Object matching data:
◇ ◇ ◇ ◇ ◇
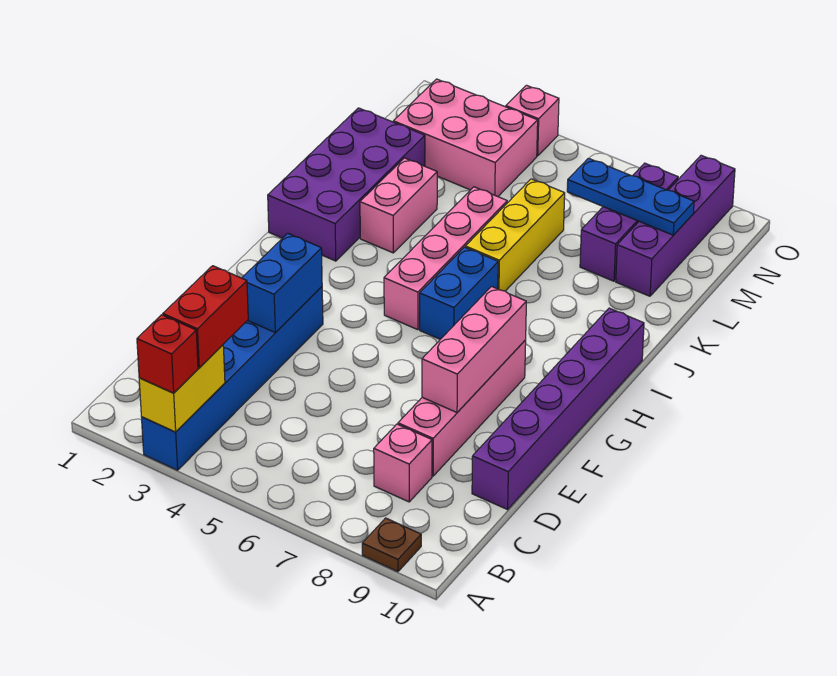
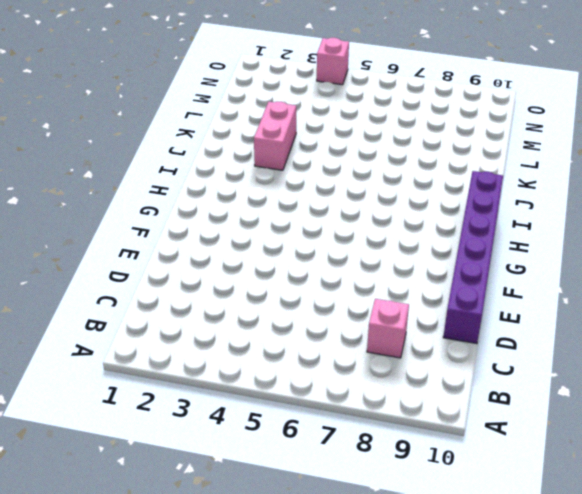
none -> blue 1x6 brick [142,287,323,470]
none -> brown 1x1 plate [362,518,421,572]
none -> pink 1x4 brick [398,340,526,476]

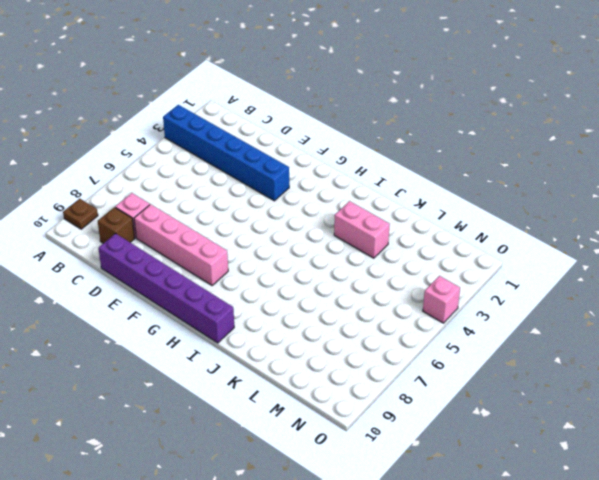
brown 1x1 brick [98,207,135,243] -> none
none -> pink 1x4 brick [384,187,507,330]
none -> blue 1x2 brick [420,247,498,339]
none -> purple 2x4 brick [268,108,425,261]

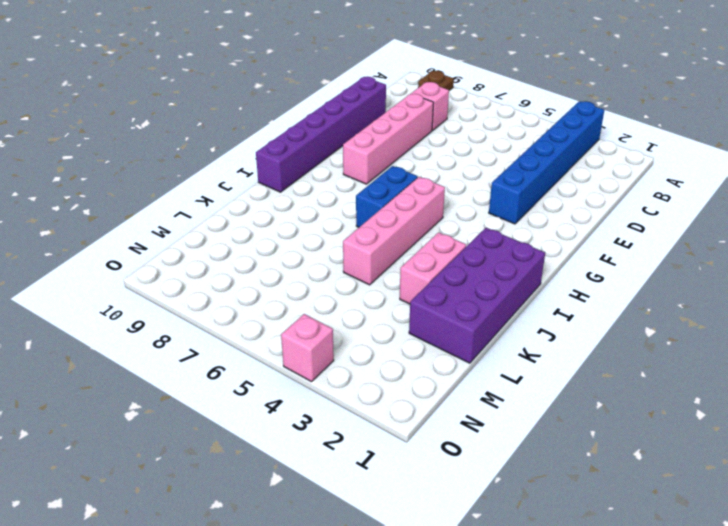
none -> yellow 1x3 brick [465,179,565,291]
none -> purple 1x3 brick [580,163,678,281]
none -> purple 1x4 brick [616,155,735,296]

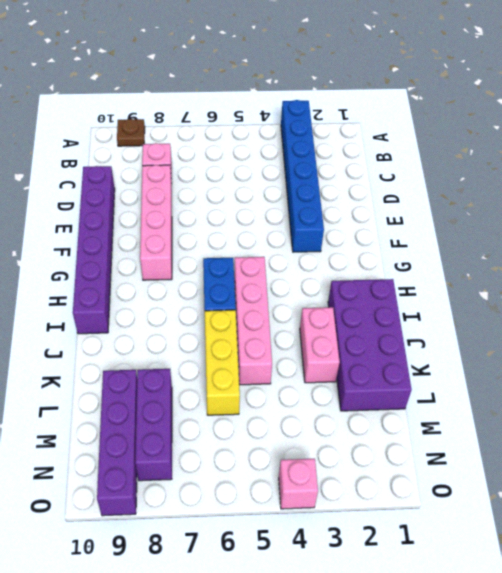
none -> pink 2x3 brick [393,79,538,197]
none -> yellow 1x2 brick [139,345,225,432]
none -> blue 1x2 brick [242,233,322,333]

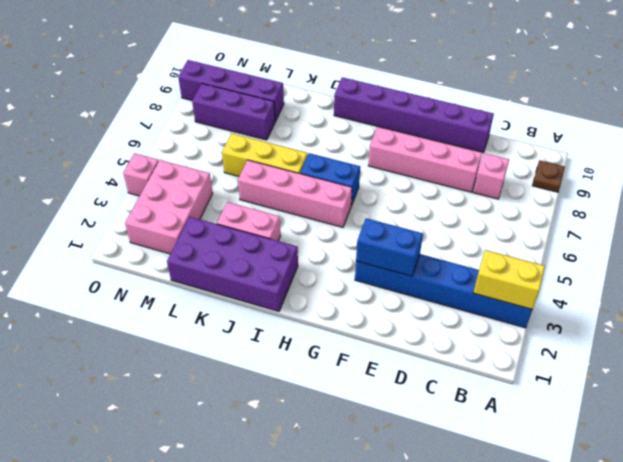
none -> pink 1x3 brick [422,287,526,412]
none -> blue 1x3 plate [567,158,694,235]
none -> red 1x1 brick [137,315,198,393]

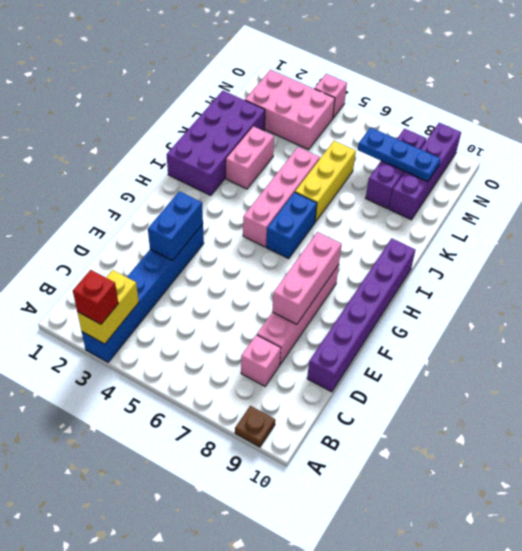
none -> red 1x2 brick [163,266,248,368]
◇ ◇ ◇ ◇ ◇
■ **Work instruction**:
What is needed is an exact reprint of every entry, pictures excluded.

■ **Result of the exercise**:
none -> blue 1x6 brick [142,287,323,470]
none -> brown 1x1 plate [362,518,421,572]
none -> pink 1x4 brick [398,340,526,476]

brown 1x1 brick [98,207,135,243] -> none
none -> pink 1x4 brick [384,187,507,330]
none -> blue 1x2 brick [420,247,498,339]
none -> purple 2x4 brick [268,108,425,261]

none -> yellow 1x3 brick [465,179,565,291]
none -> purple 1x3 brick [580,163,678,281]
none -> purple 1x4 brick [616,155,735,296]

none -> pink 2x3 brick [393,79,538,197]
none -> yellow 1x2 brick [139,345,225,432]
none -> blue 1x2 brick [242,233,322,333]

none -> pink 1x3 brick [422,287,526,412]
none -> blue 1x3 plate [567,158,694,235]
none -> red 1x1 brick [137,315,198,393]

none -> red 1x2 brick [163,266,248,368]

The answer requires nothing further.